Input for this task Block Start
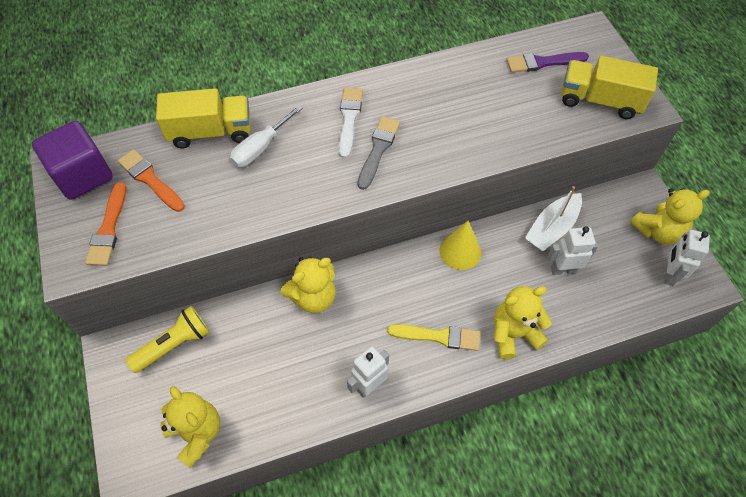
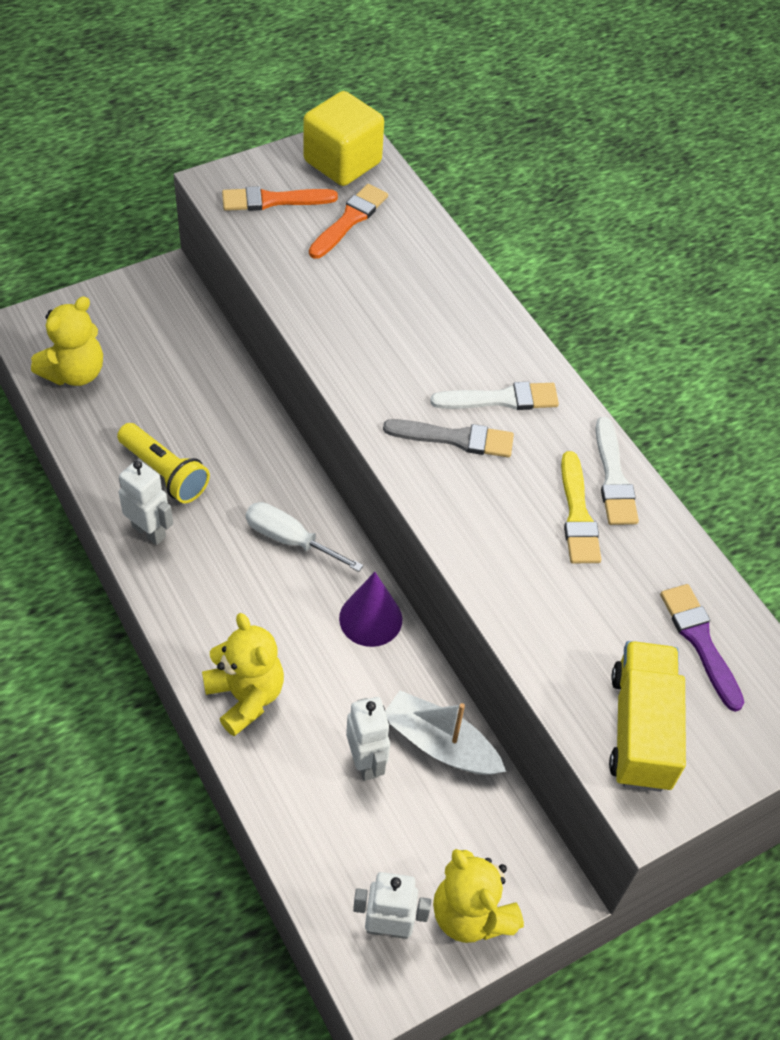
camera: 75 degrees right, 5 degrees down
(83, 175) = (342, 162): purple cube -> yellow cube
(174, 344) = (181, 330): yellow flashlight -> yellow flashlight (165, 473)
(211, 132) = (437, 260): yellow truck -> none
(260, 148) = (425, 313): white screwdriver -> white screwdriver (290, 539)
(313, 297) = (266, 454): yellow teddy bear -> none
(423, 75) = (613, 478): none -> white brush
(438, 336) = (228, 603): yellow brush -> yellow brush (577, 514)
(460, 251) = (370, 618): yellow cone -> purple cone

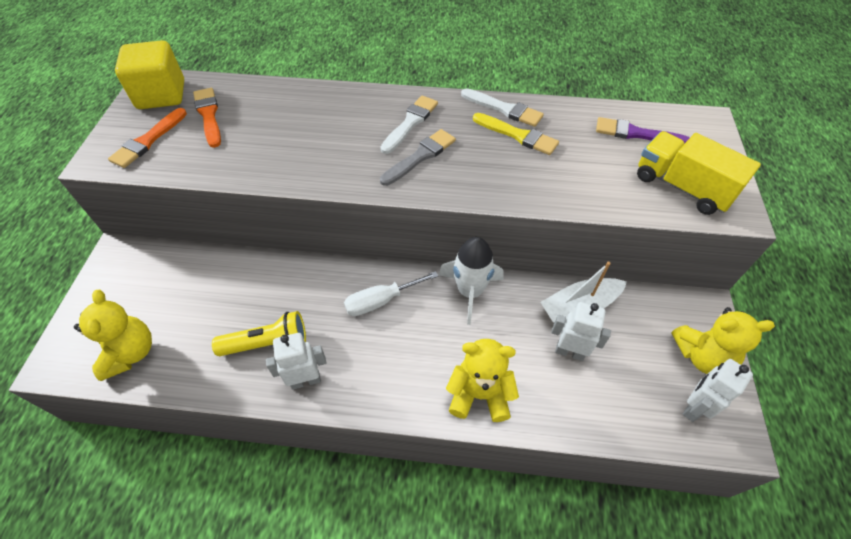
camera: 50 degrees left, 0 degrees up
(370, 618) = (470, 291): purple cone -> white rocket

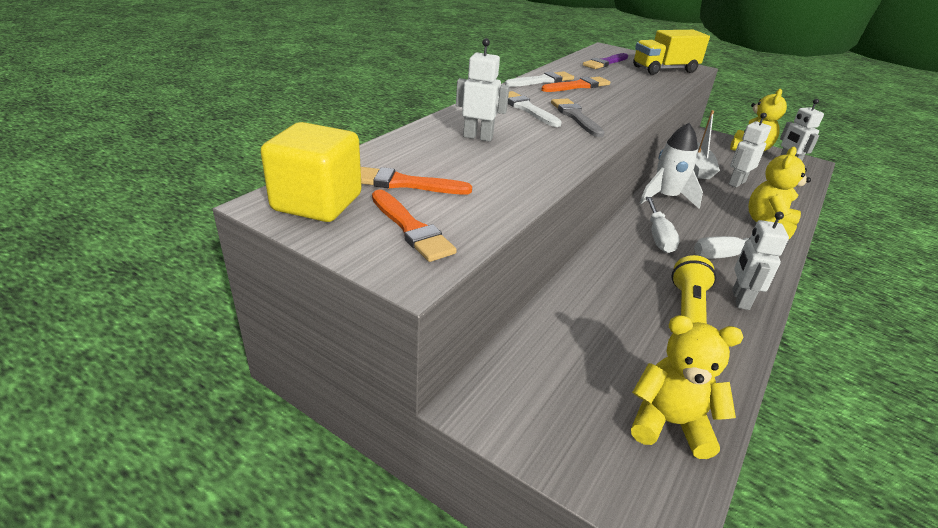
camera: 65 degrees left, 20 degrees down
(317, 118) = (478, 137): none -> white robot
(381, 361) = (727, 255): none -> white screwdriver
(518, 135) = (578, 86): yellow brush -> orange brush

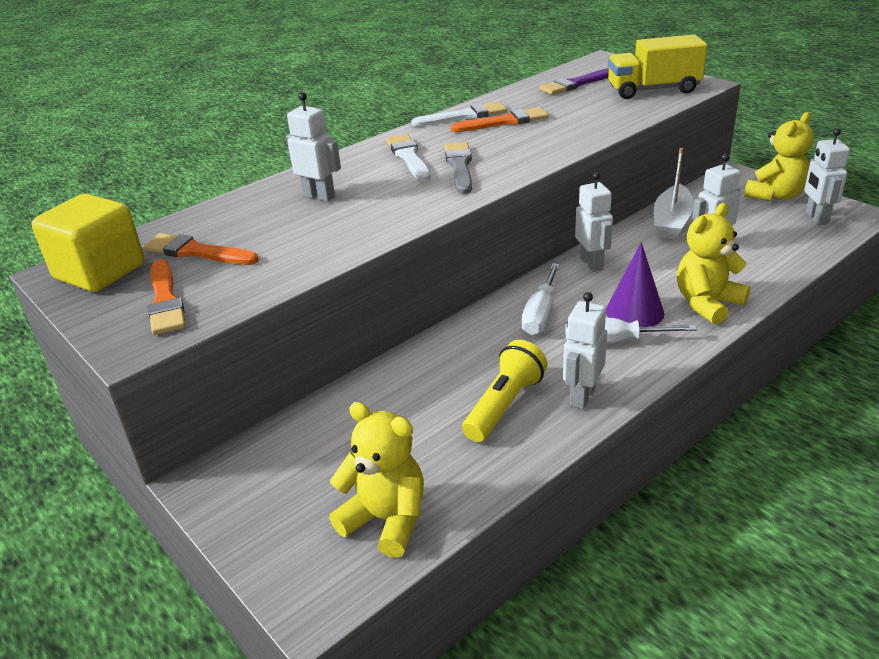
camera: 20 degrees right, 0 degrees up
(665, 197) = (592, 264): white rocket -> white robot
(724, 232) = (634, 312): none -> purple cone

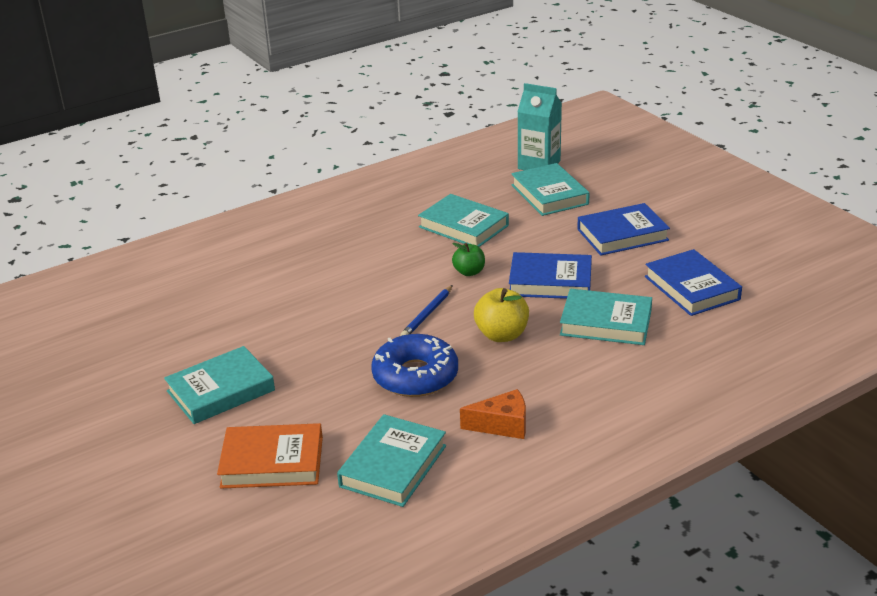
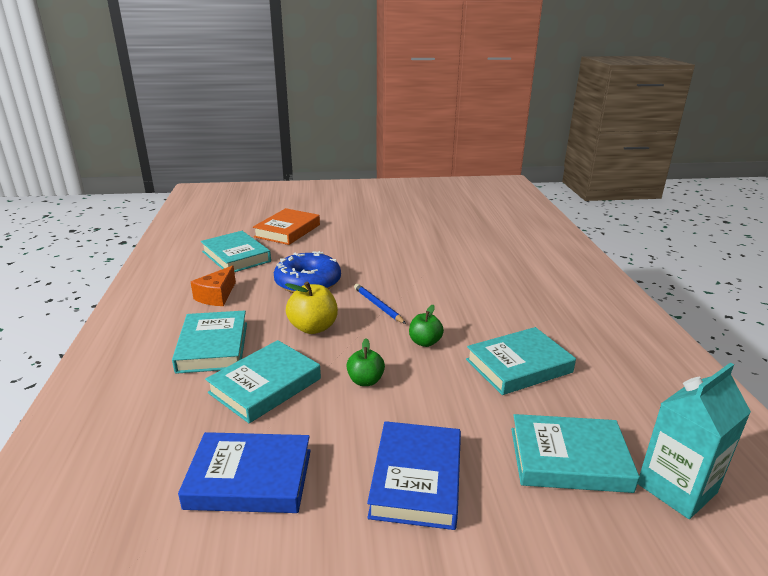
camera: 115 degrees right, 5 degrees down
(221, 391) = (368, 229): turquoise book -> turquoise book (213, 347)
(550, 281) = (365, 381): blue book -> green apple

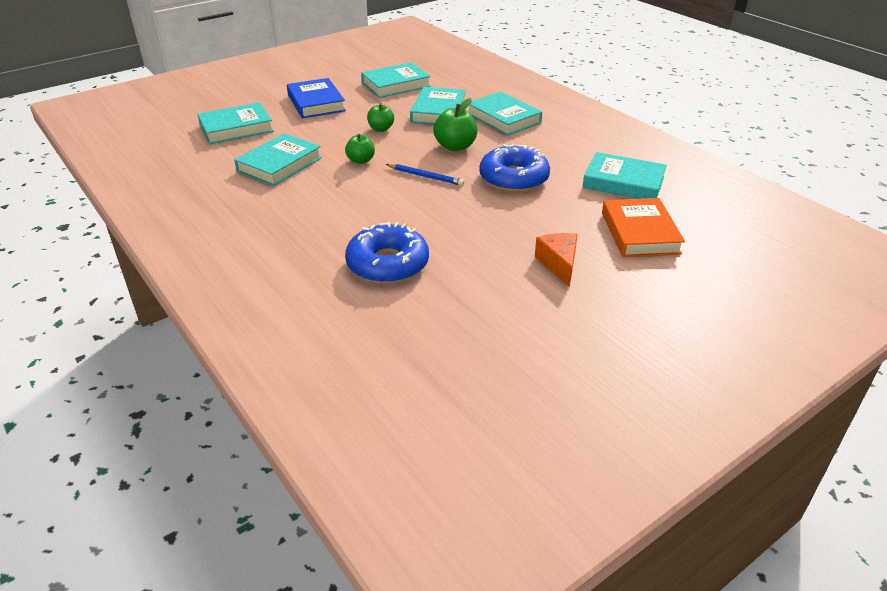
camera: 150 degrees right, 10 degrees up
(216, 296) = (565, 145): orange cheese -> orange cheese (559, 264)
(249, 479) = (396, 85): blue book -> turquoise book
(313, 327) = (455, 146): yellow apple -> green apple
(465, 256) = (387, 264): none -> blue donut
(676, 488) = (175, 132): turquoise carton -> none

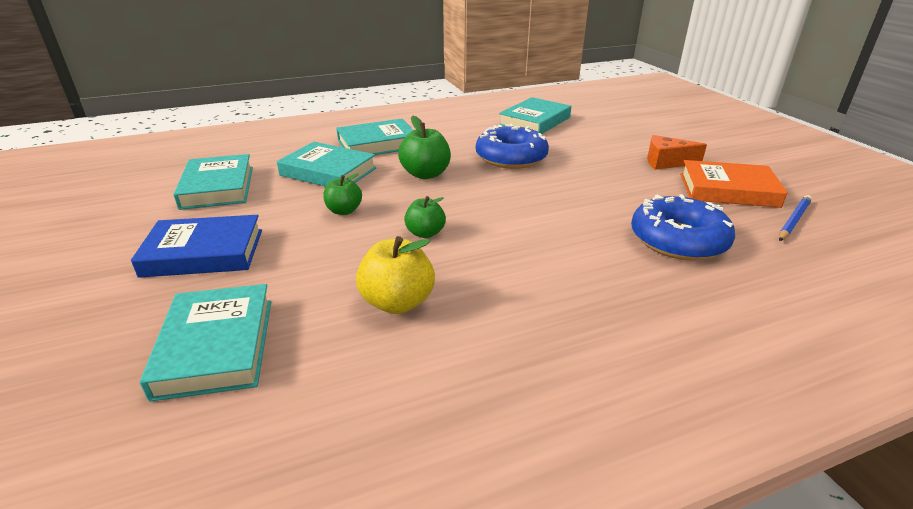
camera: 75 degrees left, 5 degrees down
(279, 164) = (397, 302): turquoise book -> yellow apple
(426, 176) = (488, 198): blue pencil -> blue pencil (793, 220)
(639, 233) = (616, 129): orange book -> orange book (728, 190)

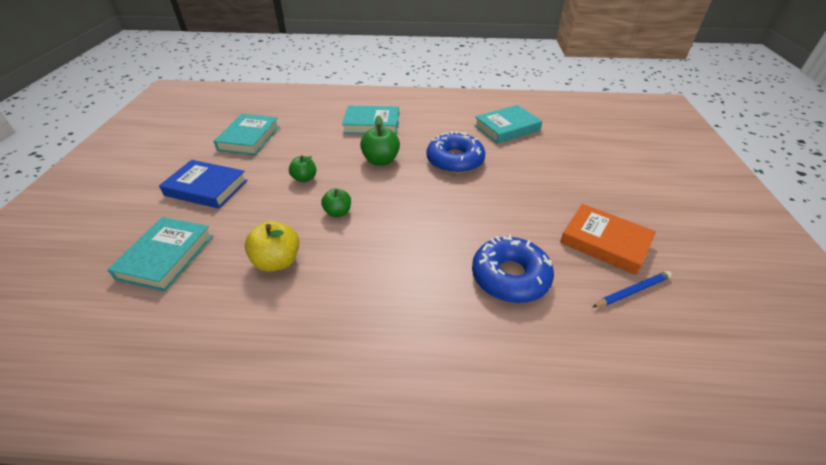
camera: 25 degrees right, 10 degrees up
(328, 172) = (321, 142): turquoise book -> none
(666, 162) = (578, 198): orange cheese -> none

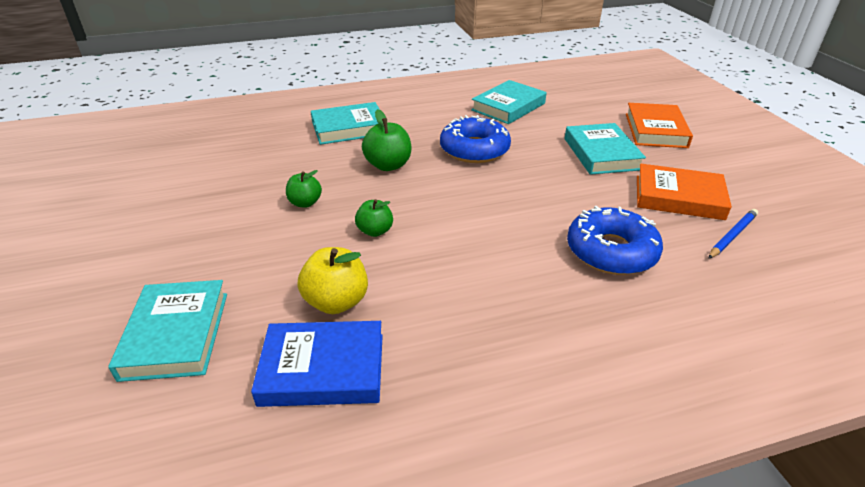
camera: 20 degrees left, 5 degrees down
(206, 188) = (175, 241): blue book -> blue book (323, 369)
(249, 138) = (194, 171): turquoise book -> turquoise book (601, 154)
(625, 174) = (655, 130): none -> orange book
Input for this task Block End
## Problem
Without the pictures, reproduce every entry exactly as written.

## Solved problem
camera: 75 degrees right, 5 degrees down
(83, 175) = (342, 162): purple cube -> yellow cube
(174, 344) = (181, 330): yellow flashlight -> yellow flashlight (165, 473)
(211, 132) = (437, 260): yellow truck -> none
(260, 148) = (425, 313): white screwdriver -> white screwdriver (290, 539)
(313, 297) = (266, 454): yellow teddy bear -> none
(423, 75) = (613, 478): none -> white brush
(438, 336) = (228, 603): yellow brush -> yellow brush (577, 514)
(460, 251) = (370, 618): yellow cone -> purple cone

camera: 50 degrees left, 0 degrees up
(370, 618) = (470, 291): purple cone -> white rocket

camera: 65 degrees left, 20 degrees down
(317, 118) = (478, 137): none -> white robot
(381, 361) = (727, 255): none -> white screwdriver
(518, 135) = (578, 86): yellow brush -> orange brush

camera: 20 degrees right, 0 degrees up
(665, 197) = (592, 264): white rocket -> white robot
(724, 232) = (634, 312): none -> purple cone

camera: 115 degrees right, 5 degrees down
(221, 391) = (368, 229): turquoise book -> turquoise book (213, 347)
(550, 281) = (365, 381): blue book -> green apple

camera: 150 degrees right, 10 degrees up
(216, 296) = (565, 145): orange cheese -> orange cheese (559, 264)
(249, 479) = (396, 85): blue book -> turquoise book
(313, 327) = (455, 146): yellow apple -> green apple
(465, 256) = (387, 264): none -> blue donut
(676, 488) = (175, 132): turquoise carton -> none

camera: 75 degrees left, 5 degrees down
(279, 164) = (397, 302): turquoise book -> yellow apple
(426, 176) = (488, 198): blue pencil -> blue pencil (793, 220)
(639, 233) = (616, 129): orange book -> orange book (728, 190)

camera: 25 degrees right, 10 degrees up
(328, 172) = (321, 142): turquoise book -> none
(666, 162) = (578, 198): orange cheese -> none

camera: 20 degrees left, 5 degrees down
(206, 188) = (175, 241): blue book -> blue book (323, 369)
(249, 138) = (194, 171): turquoise book -> turquoise book (601, 154)
(625, 174) = (655, 130): none -> orange book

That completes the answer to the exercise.